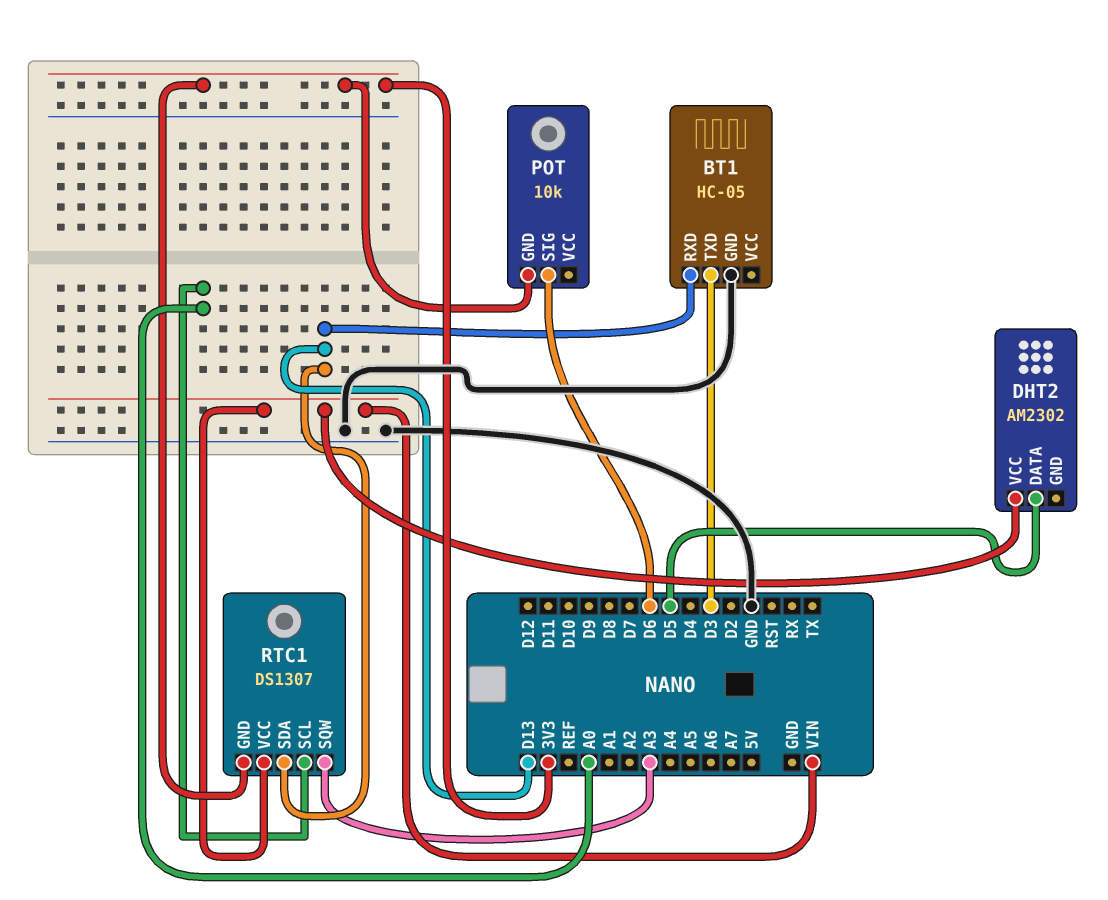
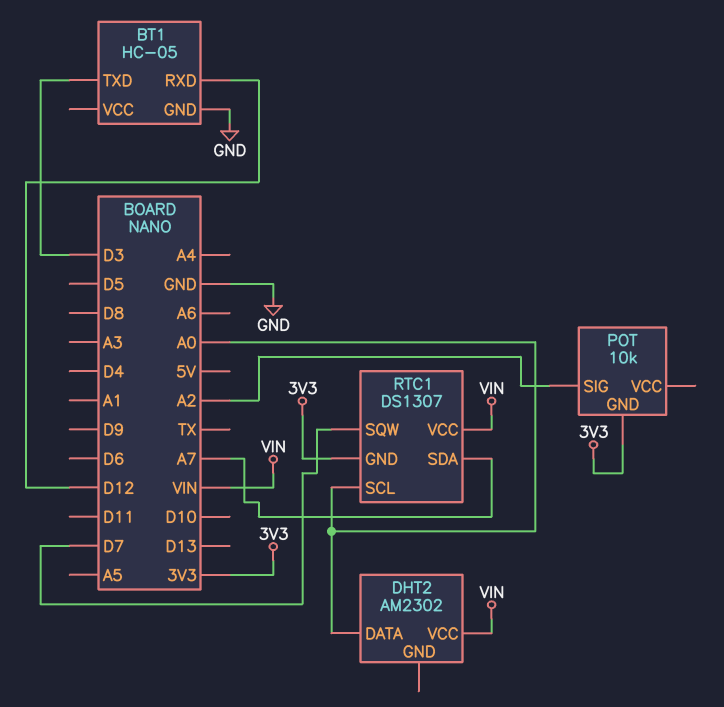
BT1 pin RXD: D13 -> D12
DHT2 pin DATA: D5 -> A0
POT pin SIG: D6 -> A2
RTC1 pin SDA: D13 -> A7
RTC1 pin SQW: A3 -> D7

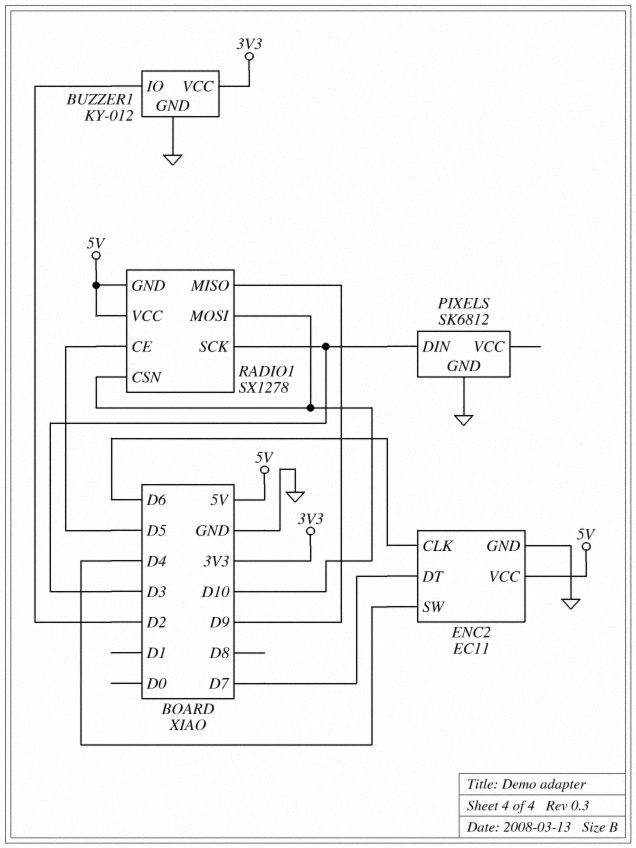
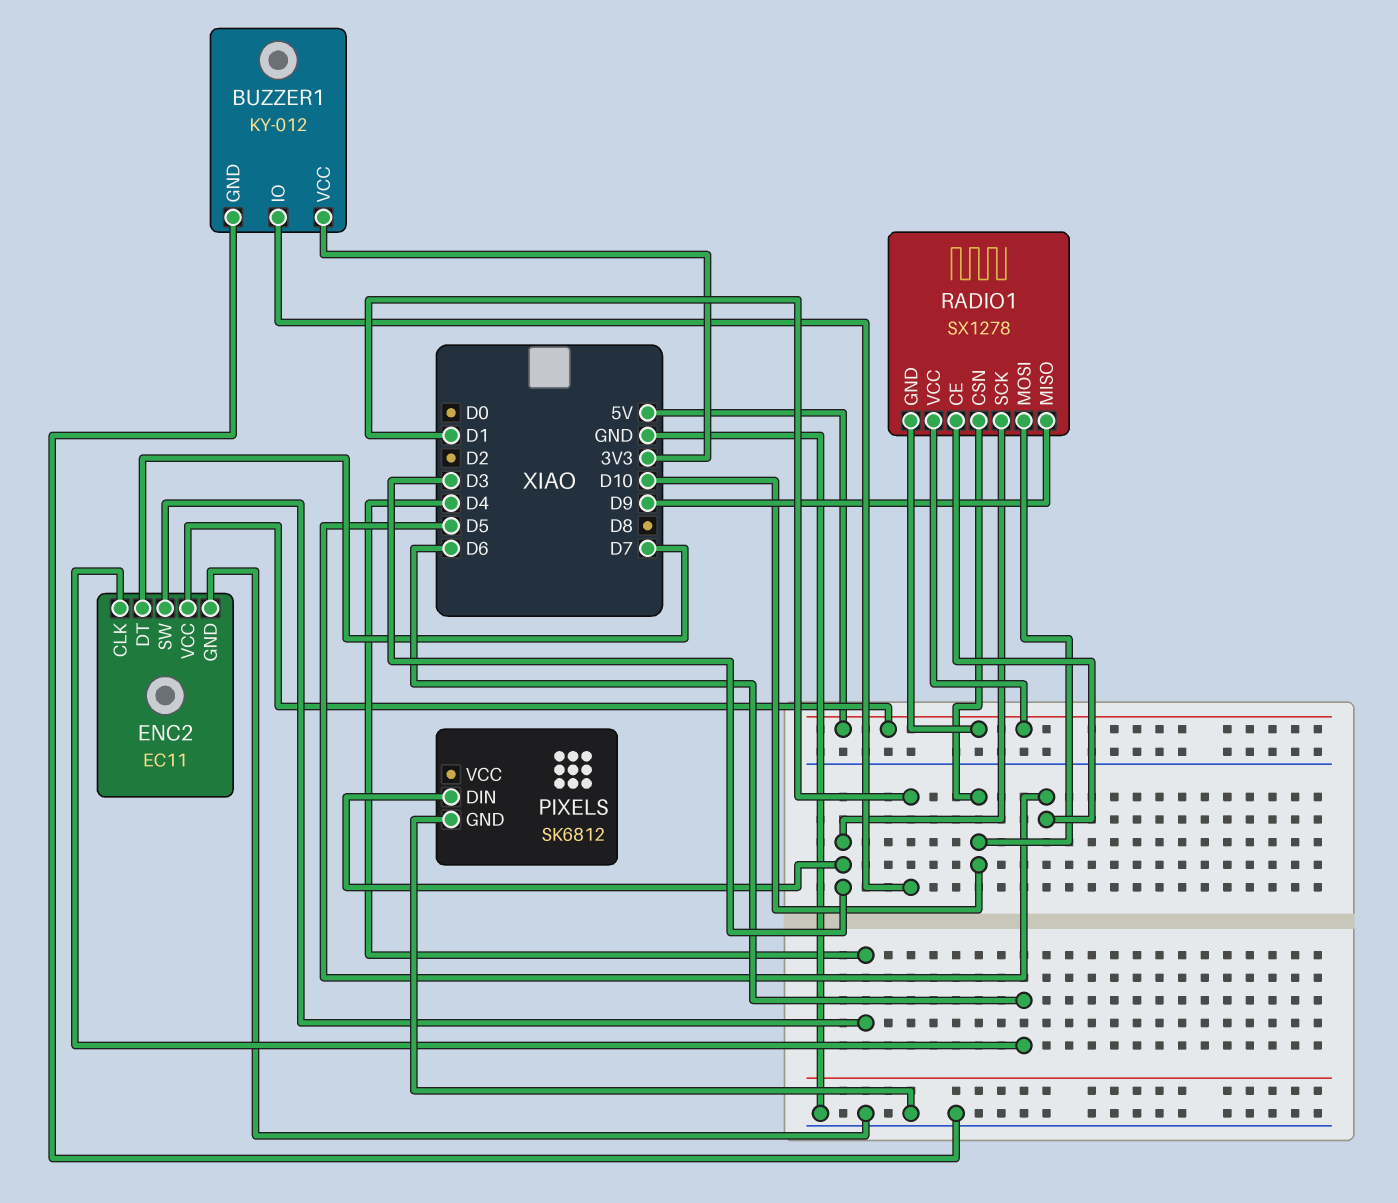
BUZZER1 pin IO: D2 -> D1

• WHAT THIS TASK INVOLVES:
Print all the entries again exactly as written, but without the pictures.

• RESPONSE TO THIS EXERCISE:
BT1 pin RXD: D13 -> D12
DHT2 pin DATA: D5 -> A0
POT pin SIG: D6 -> A2
RTC1 pin SDA: D13 -> A7
RTC1 pin SQW: A3 -> D7

BUZZER1 pin IO: D2 -> D1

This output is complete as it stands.